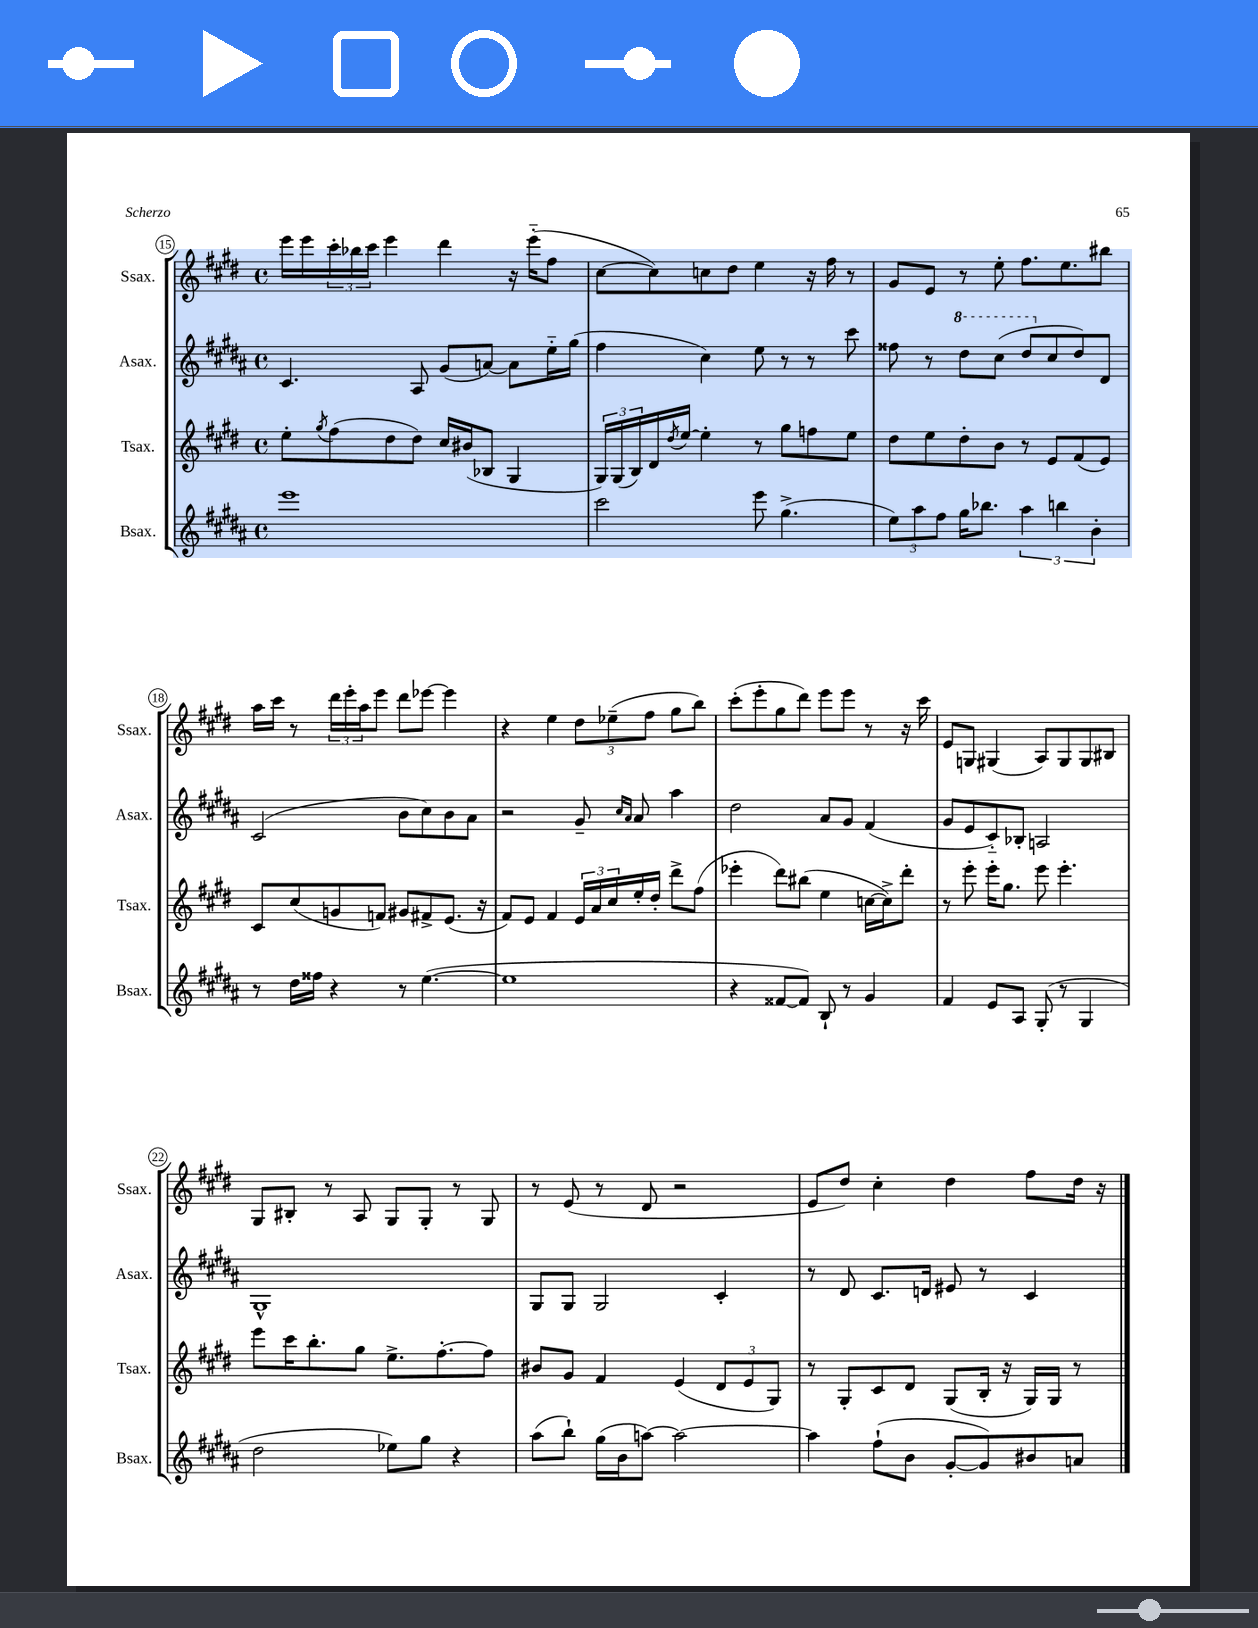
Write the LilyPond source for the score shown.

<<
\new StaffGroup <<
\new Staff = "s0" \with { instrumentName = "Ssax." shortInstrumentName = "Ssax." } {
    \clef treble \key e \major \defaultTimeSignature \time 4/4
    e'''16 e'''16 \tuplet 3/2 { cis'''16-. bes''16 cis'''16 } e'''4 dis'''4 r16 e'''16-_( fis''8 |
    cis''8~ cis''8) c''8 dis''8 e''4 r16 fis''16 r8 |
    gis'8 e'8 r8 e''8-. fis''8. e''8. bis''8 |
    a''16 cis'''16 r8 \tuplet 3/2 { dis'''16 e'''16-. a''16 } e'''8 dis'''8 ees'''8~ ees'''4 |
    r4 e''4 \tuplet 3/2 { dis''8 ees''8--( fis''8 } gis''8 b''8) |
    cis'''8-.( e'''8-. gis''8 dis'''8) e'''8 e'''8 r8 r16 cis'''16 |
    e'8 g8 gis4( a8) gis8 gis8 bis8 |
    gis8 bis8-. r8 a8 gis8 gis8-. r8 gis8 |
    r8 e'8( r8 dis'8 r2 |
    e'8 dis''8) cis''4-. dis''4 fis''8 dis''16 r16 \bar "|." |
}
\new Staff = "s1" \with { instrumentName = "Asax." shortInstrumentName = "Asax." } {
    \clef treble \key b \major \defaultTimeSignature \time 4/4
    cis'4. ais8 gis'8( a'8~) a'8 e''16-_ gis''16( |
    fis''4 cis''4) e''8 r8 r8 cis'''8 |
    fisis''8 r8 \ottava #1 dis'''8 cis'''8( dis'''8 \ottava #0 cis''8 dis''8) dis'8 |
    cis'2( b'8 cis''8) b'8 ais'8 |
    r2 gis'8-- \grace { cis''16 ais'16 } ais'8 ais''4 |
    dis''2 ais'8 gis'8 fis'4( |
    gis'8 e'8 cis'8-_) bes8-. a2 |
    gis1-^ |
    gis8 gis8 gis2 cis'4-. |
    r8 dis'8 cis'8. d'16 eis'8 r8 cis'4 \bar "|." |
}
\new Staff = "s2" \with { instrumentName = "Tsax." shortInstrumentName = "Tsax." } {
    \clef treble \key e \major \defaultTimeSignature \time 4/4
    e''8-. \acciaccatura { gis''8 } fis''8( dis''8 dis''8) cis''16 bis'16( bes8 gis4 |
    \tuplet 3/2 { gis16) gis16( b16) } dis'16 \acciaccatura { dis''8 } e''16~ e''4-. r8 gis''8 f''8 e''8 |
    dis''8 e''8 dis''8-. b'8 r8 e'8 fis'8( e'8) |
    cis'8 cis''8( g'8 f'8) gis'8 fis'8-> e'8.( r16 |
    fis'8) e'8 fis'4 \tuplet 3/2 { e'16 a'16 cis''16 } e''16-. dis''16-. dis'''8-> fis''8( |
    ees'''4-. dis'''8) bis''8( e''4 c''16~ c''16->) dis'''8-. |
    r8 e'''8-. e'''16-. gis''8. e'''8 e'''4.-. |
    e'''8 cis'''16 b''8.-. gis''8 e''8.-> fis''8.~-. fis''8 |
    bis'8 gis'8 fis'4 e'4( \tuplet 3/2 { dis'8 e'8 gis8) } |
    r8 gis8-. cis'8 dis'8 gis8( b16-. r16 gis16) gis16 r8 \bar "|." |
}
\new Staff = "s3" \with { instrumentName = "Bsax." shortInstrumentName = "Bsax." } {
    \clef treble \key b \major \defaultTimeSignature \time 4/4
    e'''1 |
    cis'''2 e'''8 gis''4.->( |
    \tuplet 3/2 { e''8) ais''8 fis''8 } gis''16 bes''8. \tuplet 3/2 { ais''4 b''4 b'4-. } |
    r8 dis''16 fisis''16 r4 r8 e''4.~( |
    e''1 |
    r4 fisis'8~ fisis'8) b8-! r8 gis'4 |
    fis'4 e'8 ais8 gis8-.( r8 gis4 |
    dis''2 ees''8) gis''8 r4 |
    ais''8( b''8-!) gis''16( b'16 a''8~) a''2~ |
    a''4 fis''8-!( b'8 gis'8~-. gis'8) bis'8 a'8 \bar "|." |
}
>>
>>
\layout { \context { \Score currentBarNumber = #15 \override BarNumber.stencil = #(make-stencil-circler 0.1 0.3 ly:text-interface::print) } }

------------------------------

Pull out each line of the records that contains the word "acciaccatura", matching case exactly.

    e''8-. \acciaccatura { gis''8 } fis''8( dis''8 dis''8) cis''16 bis'16( bes8 gis4 |
    \tuplet 3/2 { gis16) gis16( b16) } dis'16 \acciaccatura { dis''8 } e''16~ e''4-. r8 gis''8 f''8 e''8 |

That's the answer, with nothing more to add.